Problem requirements:
Retype the entries word for word, leaving nothing out.

══ Records provided ══

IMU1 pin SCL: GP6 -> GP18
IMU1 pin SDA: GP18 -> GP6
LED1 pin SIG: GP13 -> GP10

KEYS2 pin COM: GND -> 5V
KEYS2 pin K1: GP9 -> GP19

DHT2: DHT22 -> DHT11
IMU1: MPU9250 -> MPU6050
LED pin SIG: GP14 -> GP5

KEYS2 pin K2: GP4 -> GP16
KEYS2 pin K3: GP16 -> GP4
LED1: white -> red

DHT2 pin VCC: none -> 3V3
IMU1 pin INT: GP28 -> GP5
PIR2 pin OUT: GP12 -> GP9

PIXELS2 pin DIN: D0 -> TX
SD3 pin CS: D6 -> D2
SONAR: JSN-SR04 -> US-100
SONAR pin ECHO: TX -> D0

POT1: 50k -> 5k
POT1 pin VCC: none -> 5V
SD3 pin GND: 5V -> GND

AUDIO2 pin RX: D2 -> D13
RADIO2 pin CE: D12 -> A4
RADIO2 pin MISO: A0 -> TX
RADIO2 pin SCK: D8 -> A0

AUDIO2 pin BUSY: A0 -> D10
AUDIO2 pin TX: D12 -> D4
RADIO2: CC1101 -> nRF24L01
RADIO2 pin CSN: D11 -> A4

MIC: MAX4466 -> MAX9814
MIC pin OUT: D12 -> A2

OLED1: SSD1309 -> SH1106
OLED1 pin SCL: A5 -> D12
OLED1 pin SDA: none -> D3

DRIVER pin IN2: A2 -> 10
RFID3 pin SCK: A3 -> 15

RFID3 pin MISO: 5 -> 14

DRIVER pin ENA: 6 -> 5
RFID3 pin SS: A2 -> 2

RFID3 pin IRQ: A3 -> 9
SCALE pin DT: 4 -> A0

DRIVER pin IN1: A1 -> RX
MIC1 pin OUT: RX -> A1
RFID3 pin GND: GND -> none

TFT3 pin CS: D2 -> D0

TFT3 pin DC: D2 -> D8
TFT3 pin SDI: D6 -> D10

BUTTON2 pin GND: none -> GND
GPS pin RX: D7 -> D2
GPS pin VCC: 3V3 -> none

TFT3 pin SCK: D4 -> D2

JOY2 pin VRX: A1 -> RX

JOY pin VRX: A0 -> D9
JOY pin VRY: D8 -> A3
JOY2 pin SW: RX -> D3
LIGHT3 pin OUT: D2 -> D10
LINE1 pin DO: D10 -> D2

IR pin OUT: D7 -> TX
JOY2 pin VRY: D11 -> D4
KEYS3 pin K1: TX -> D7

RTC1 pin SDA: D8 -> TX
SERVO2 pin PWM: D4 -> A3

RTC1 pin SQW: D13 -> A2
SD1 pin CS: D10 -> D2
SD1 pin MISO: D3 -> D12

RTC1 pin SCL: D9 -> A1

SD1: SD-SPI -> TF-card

═══

Task output:
IMU1 pin SCL: GP6 -> GP18
IMU1 pin SDA: GP18 -> GP6
LED1 pin SIG: GP13 -> GP10

KEYS2 pin COM: GND -> 5V
KEYS2 pin K1: GP9 -> GP19

DHT2: DHT22 -> DHT11
IMU1: MPU9250 -> MPU6050
LED pin SIG: GP14 -> GP5

KEYS2 pin K2: GP4 -> GP16
KEYS2 pin K3: GP16 -> GP4
LED1: white -> red

DHT2 pin VCC: none -> 3V3
IMU1 pin INT: GP28 -> GP5
PIR2 pin OUT: GP12 -> GP9

PIXELS2 pin DIN: D0 -> TX
SD3 pin CS: D6 -> D2
SONAR: JSN-SR04 -> US-100
SONAR pin ECHO: TX -> D0

POT1: 50k -> 5k
POT1 pin VCC: none -> 5V
SD3 pin GND: 5V -> GND

AUDIO2 pin RX: D2 -> D13
RADIO2 pin CE: D12 -> A4
RADIO2 pin MISO: A0 -> TX
RADIO2 pin SCK: D8 -> A0

AUDIO2 pin BUSY: A0 -> D10
AUDIO2 pin TX: D12 -> D4
RADIO2: CC1101 -> nRF24L01
RADIO2 pin CSN: D11 -> A4

MIC: MAX4466 -> MAX9814
MIC pin OUT: D12 -> A2

OLED1: SSD1309 -> SH1106
OLED1 pin SCL: A5 -> D12
OLED1 pin SDA: none -> D3

DRIVER pin IN2: A2 -> 10
RFID3 pin SCK: A3 -> 15

RFID3 pin MISO: 5 -> 14

DRIVER pin ENA: 6 -> 5
RFID3 pin SS: A2 -> 2

RFID3 pin IRQ: A3 -> 9
SCALE pin DT: 4 -> A0

DRIVER pin IN1: A1 -> RX
MIC1 pin OUT: RX -> A1
RFID3 pin GND: GND -> none

TFT3 pin CS: D2 -> D0

TFT3 pin DC: D2 -> D8
TFT3 pin SDI: D6 -> D10

BUTTON2 pin GND: none -> GND
GPS pin RX: D7 -> D2
GPS pin VCC: 3V3 -> none

TFT3 pin SCK: D4 -> D2

JOY2 pin VRX: A1 -> RX

JOY pin VRX: A0 -> D9
JOY pin VRY: D8 -> A3
JOY2 pin SW: RX -> D3
LIGHT3 pin OUT: D2 -> D10
LINE1 pin DO: D10 -> D2

IR pin OUT: D7 -> TX
JOY2 pin VRY: D11 -> D4
KEYS3 pin K1: TX -> D7

RTC1 pin SDA: D8 -> TX
SERVO2 pin PWM: D4 -> A3

RTC1 pin SQW: D13 -> A2
SD1 pin CS: D10 -> D2
SD1 pin MISO: D3 -> D12

RTC1 pin SCL: D9 -> A1

SD1: SD-SPI -> TF-card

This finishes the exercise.